### WHAT IS BEING ASKED:
Please retype the records below exactly, omitting any images.

Collected data
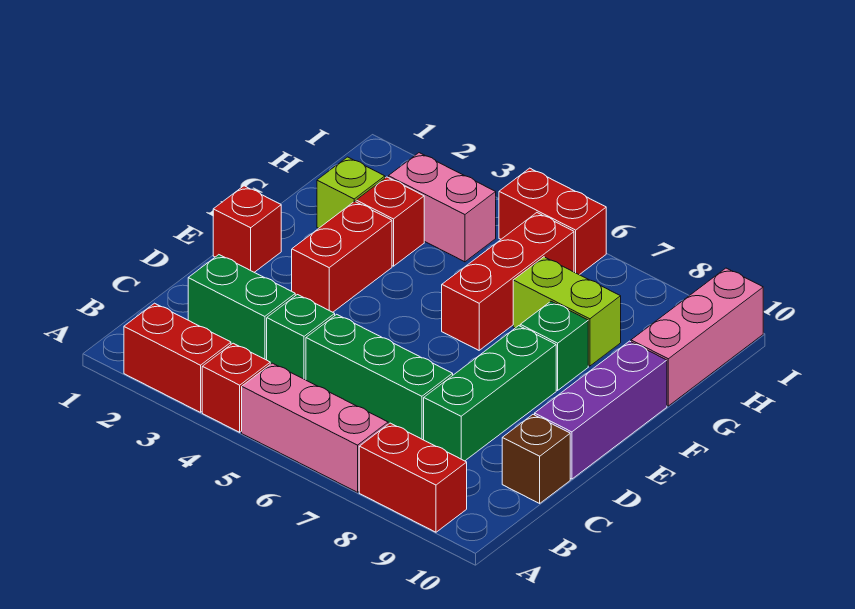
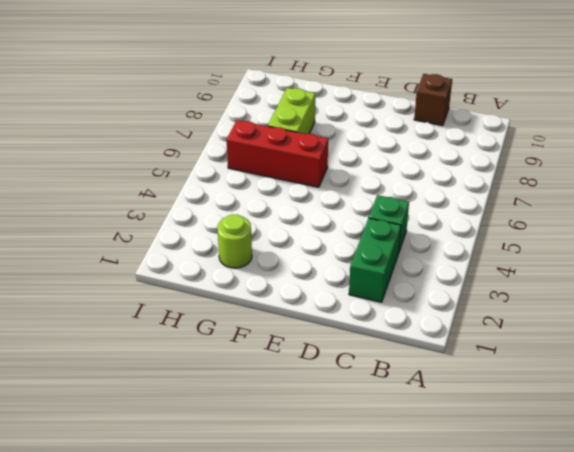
lime round brick G2 level 1 -> lime brick G2 level 1
none -> red brick A2:A3 level 1
none -> red brick A4 level 1
none -> pink brick A5:A7 level 1

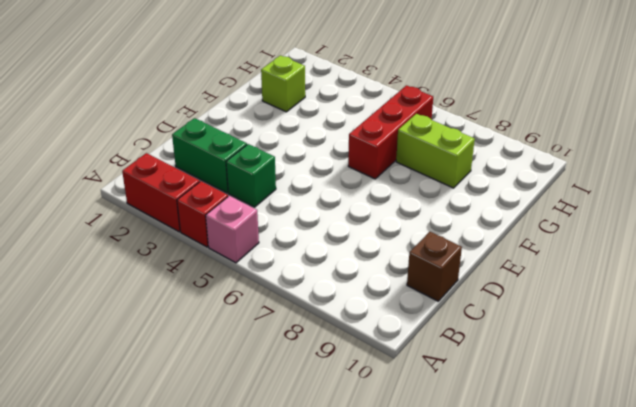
pink brick A5 level 1 -> pink brick A5:A7 level 1
none -> red brick A8:A9 level 1
none -> green brick C5:C7 level 1
none -> green brick C8:E8 level 1

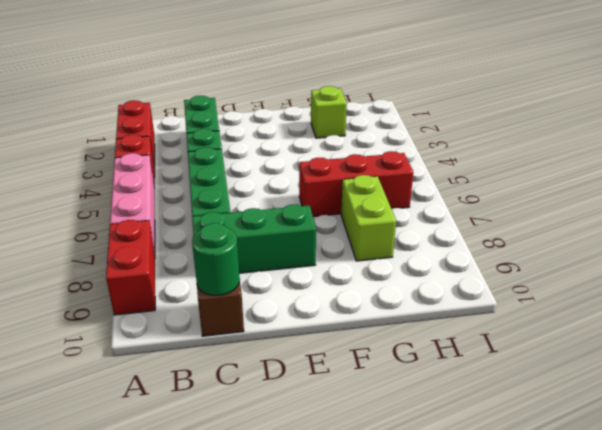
green round brick C10 level 2 -> none
none -> purple brick D10:F10 level 1
none -> red brick E1 level 1
none -> red brick E3:F3 level 1

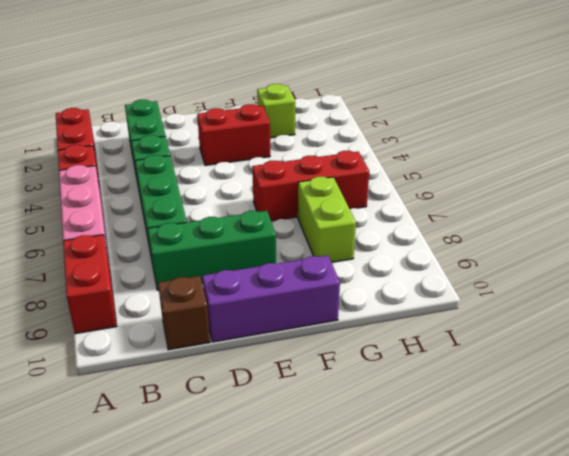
none -> red brick E1 level 1
none -> green brick F8 level 1
none -> red brick G3 level 1

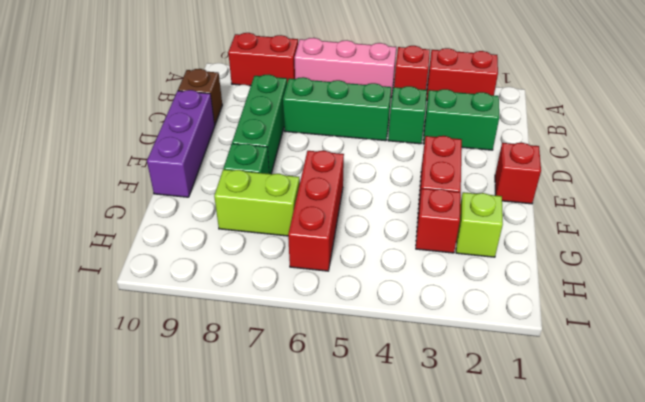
none -> pink brick G10:I10 level 1
none -> pink brick H3:H4 level 1
none -> red brick I5:I6 level 1

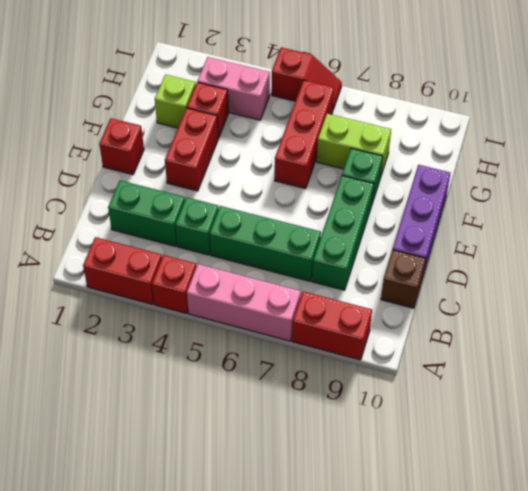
red slope I5:I6 level 1 top 5 -> red brick I5:I6 level 1
none -> pink brick G10:I10 level 1

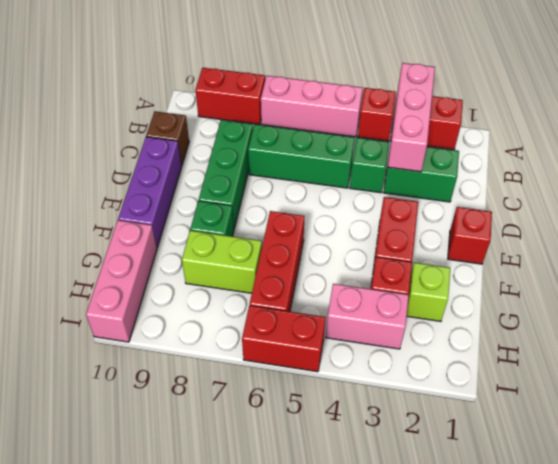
pink brick A3:C3 level 2 -> none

### RESULT FOR THIS TASK:
lime round brick G2 level 1 -> lime brick G2 level 1
none -> red brick A2:A3 level 1
none -> red brick A4 level 1
none -> pink brick A5:A7 level 1

pink brick A5 level 1 -> pink brick A5:A7 level 1
none -> red brick A8:A9 level 1
none -> green brick C5:C7 level 1
none -> green brick C8:E8 level 1

green round brick C10 level 2 -> none
none -> purple brick D10:F10 level 1
none -> red brick E1 level 1
none -> red brick E3:F3 level 1

none -> red brick E1 level 1
none -> green brick F8 level 1
none -> red brick G3 level 1

none -> pink brick G10:I10 level 1
none -> pink brick H3:H4 level 1
none -> red brick I5:I6 level 1

red slope I5:I6 level 1 top 5 -> red brick I5:I6 level 1
none -> pink brick G10:I10 level 1

pink brick A3:C3 level 2 -> none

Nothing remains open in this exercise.